==== Stored data ====
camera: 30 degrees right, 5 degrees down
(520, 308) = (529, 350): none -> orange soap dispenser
====
==== Stored data ====
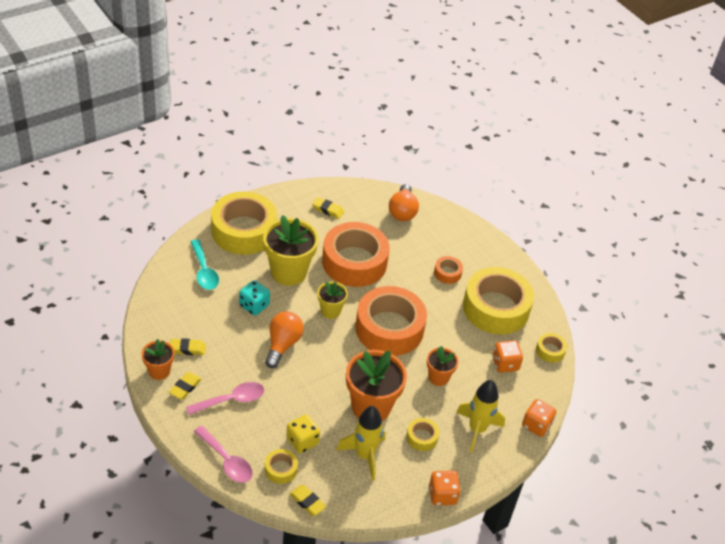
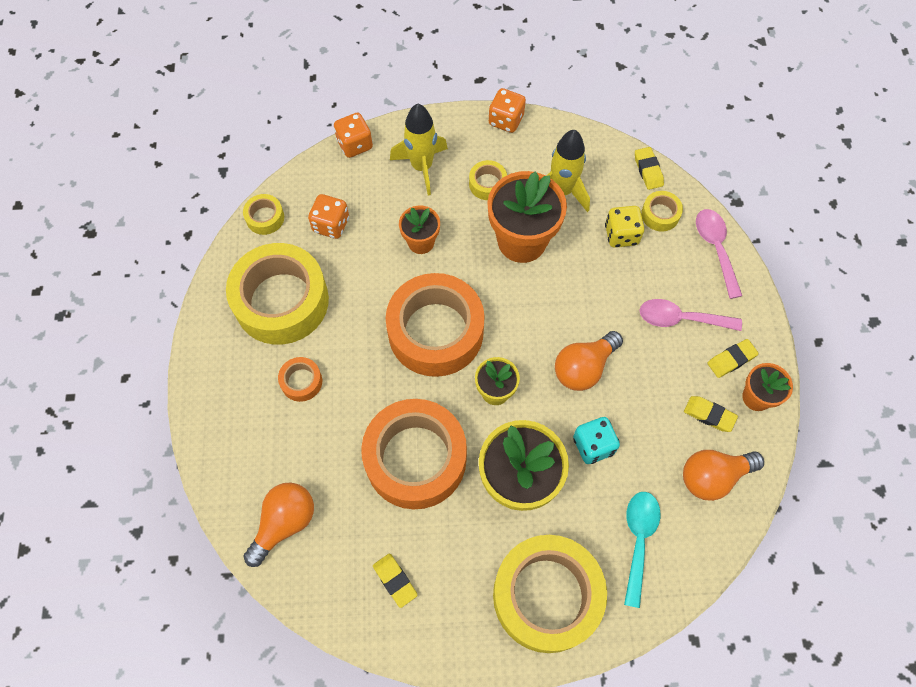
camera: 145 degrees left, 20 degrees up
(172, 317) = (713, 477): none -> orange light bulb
====
==== Stored data ====
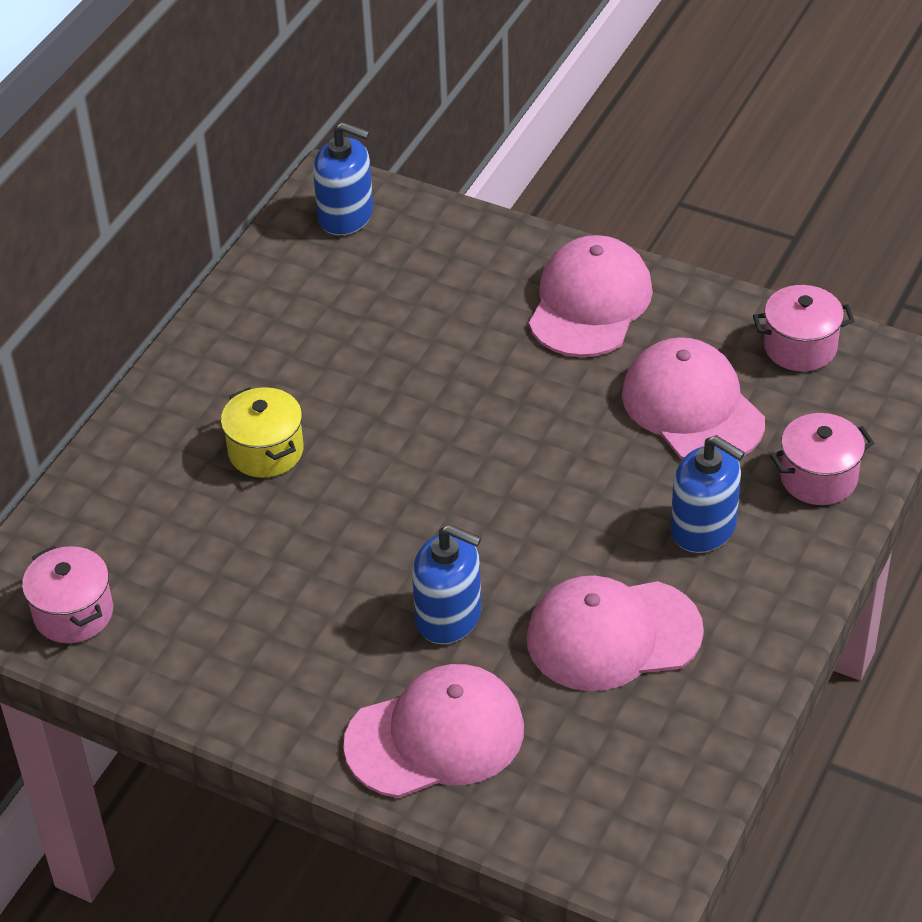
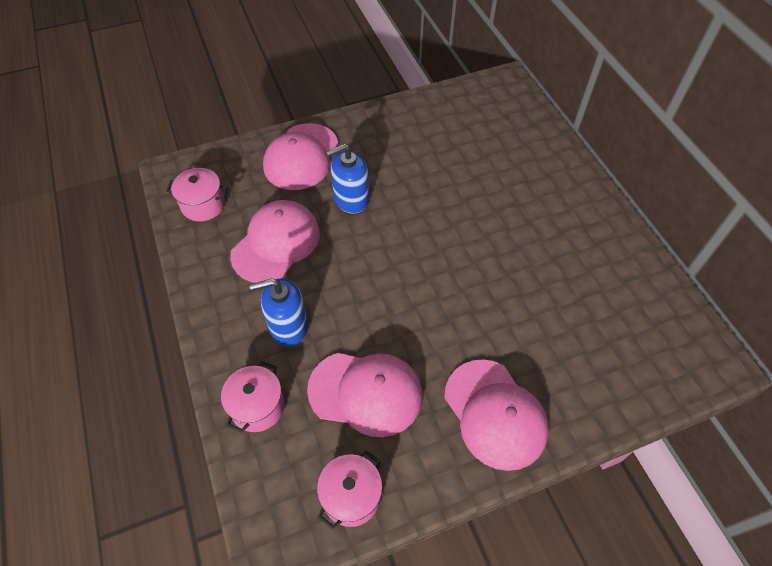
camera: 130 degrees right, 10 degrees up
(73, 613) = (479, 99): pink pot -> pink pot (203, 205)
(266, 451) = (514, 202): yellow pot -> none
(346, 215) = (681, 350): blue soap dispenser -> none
====
Retype the portion of the data above that starts on the line with "(73, 613) = (479, 99): pink" and finishes on the line with "(346, 215) = (681, 350): blue", including both of those lines.

(73, 613) = (479, 99): pink pot -> pink pot (203, 205)
(266, 451) = (514, 202): yellow pot -> none
(346, 215) = (681, 350): blue soap dispenser -> none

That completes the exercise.